» ACTIVITY
Please, starting at the line that contains "U2 pin THR: PULSE -> CT", reproduce every line exactly until the records run out, skipping all pictures.
- - - - - - -
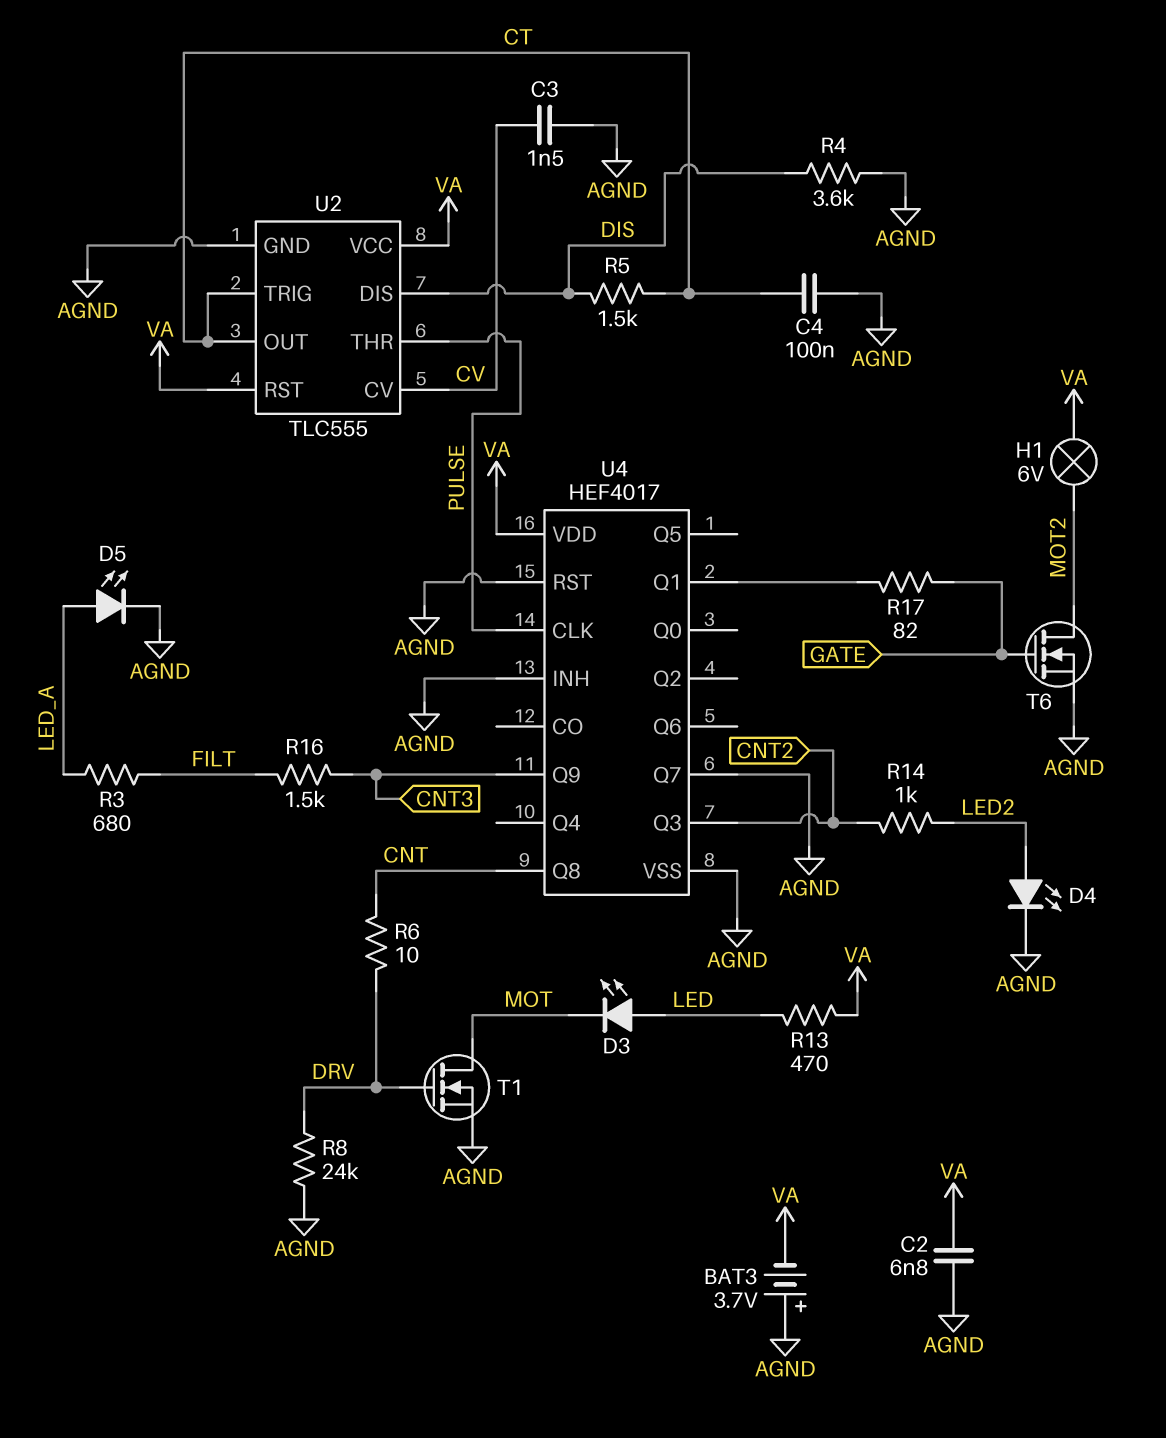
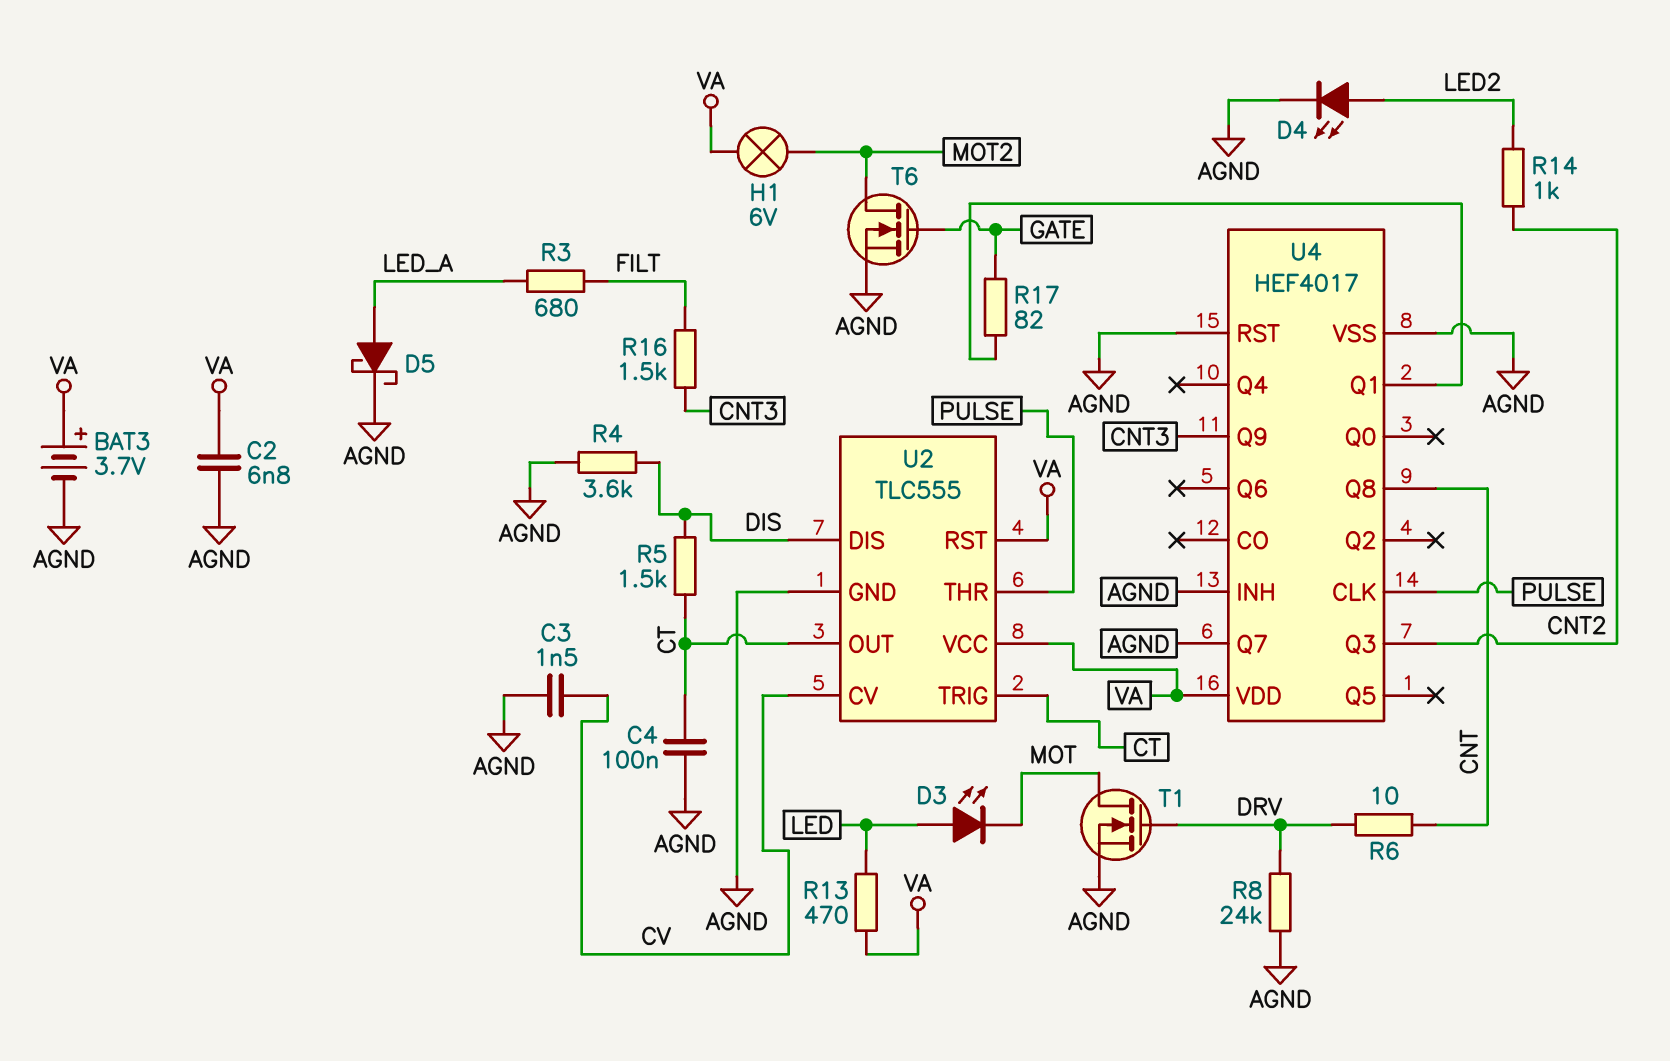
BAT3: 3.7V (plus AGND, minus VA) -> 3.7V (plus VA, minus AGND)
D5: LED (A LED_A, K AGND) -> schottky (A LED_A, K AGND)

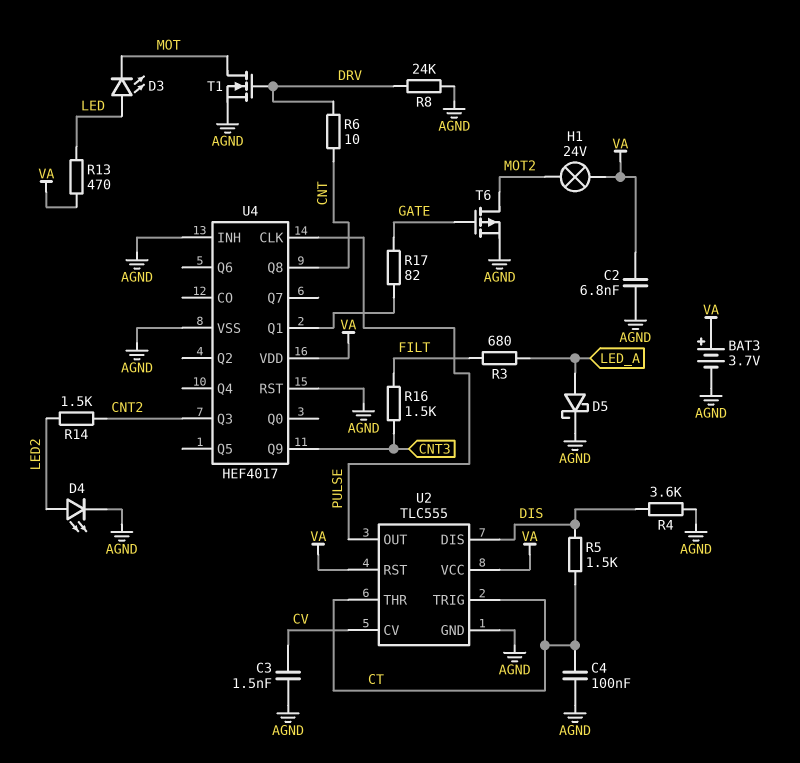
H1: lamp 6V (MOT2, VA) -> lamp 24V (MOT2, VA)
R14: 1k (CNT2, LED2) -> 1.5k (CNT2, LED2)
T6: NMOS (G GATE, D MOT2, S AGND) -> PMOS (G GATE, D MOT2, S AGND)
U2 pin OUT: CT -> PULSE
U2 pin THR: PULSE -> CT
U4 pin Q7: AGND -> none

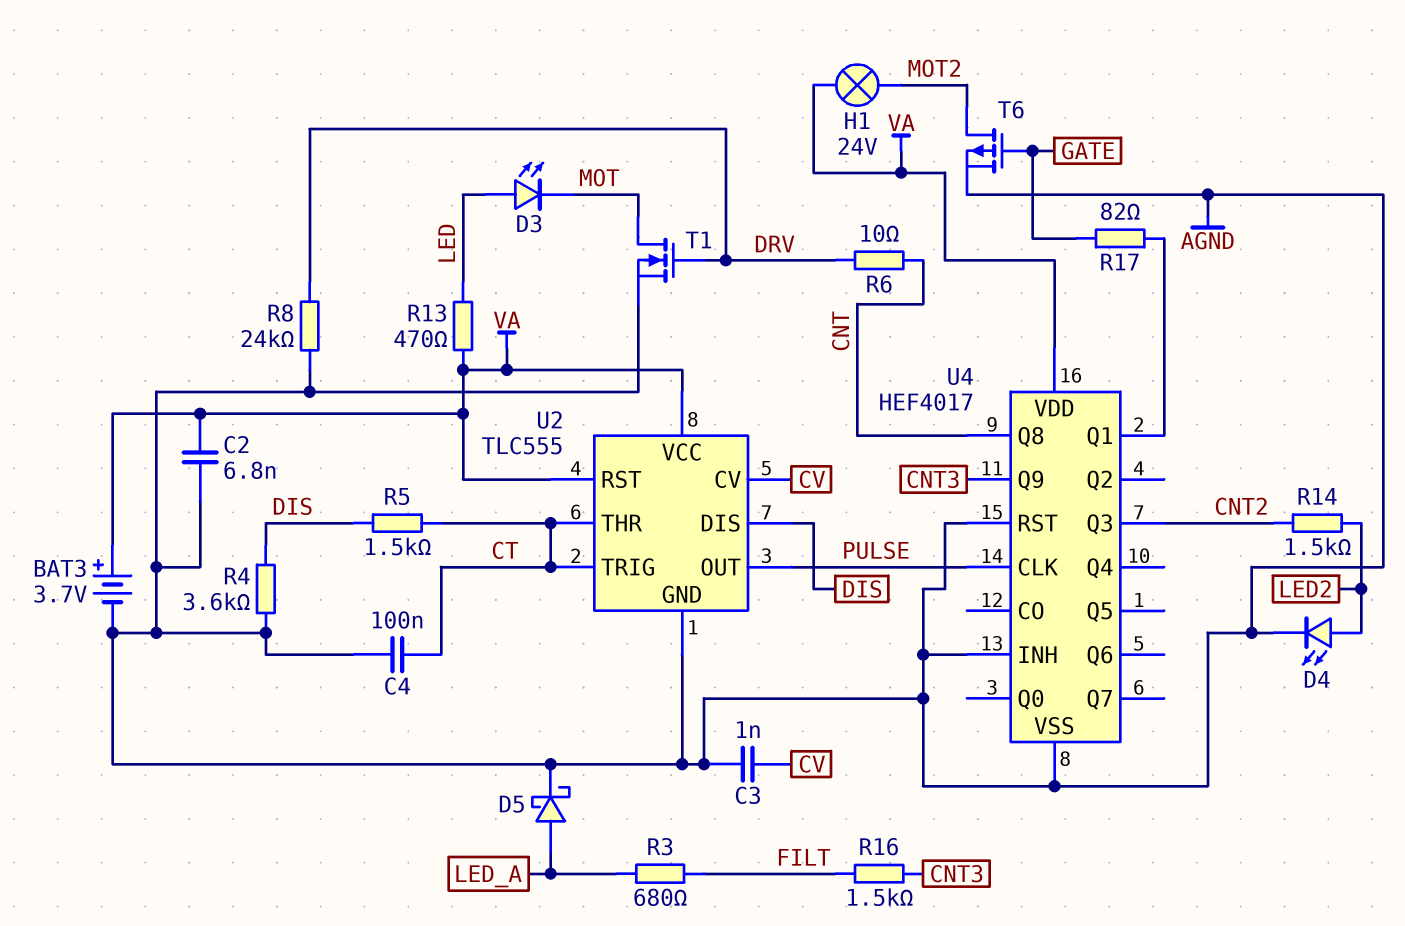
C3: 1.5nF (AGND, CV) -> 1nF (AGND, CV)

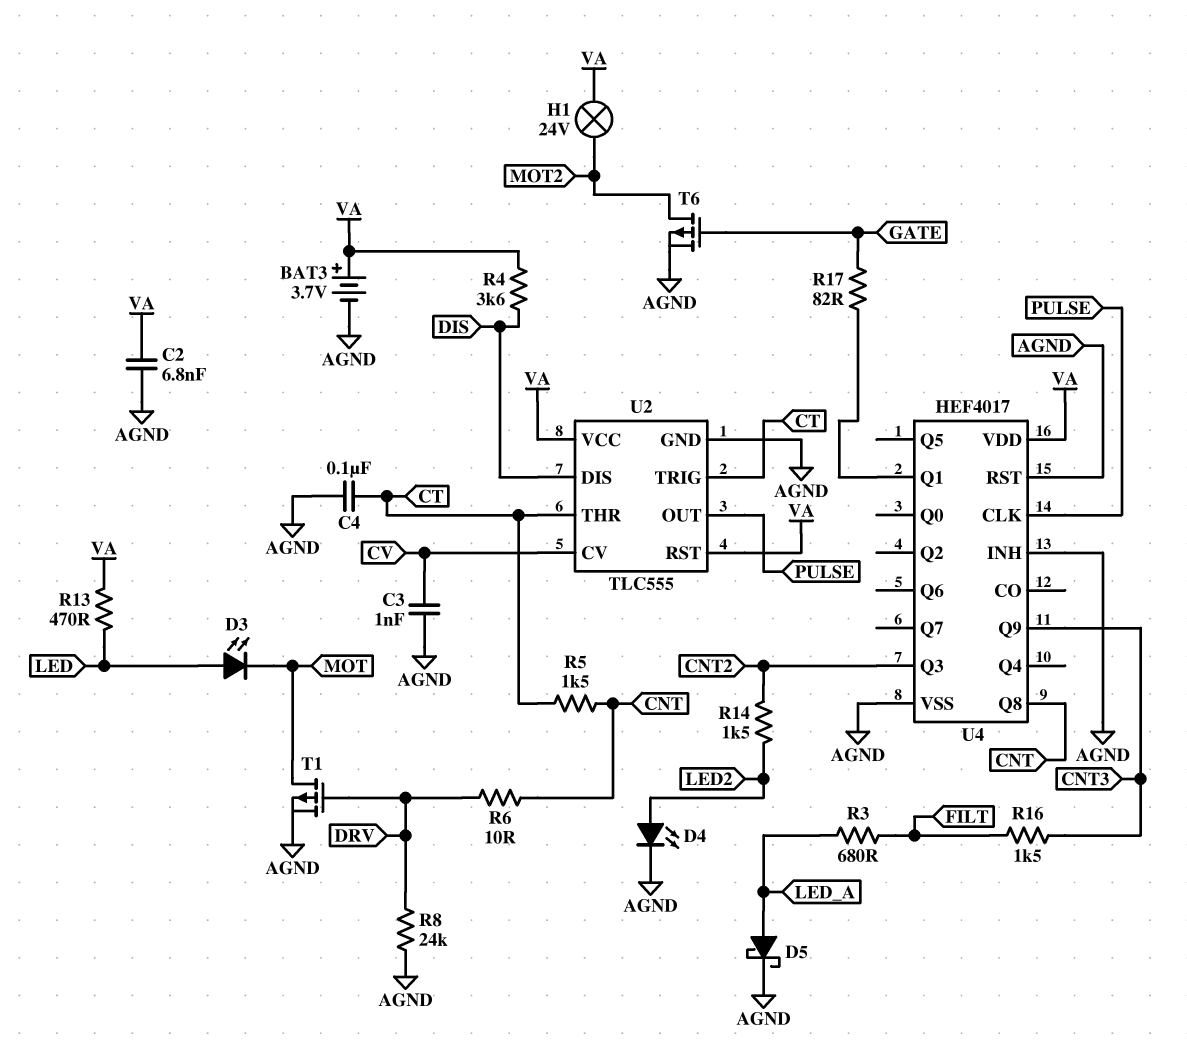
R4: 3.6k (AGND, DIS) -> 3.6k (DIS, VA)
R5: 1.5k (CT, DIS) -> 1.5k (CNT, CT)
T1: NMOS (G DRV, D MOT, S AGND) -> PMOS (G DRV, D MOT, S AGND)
- - - - - - -
» TASK OUTPUT
U2 pin THR: PULSE -> CT
U4 pin Q7: AGND -> none

C3: 1.5nF (AGND, CV) -> 1nF (AGND, CV)

R4: 3.6k (AGND, DIS) -> 3.6k (DIS, VA)
R5: 1.5k (CT, DIS) -> 1.5k (CNT, CT)
T1: NMOS (G DRV, D MOT, S AGND) -> PMOS (G DRV, D MOT, S AGND)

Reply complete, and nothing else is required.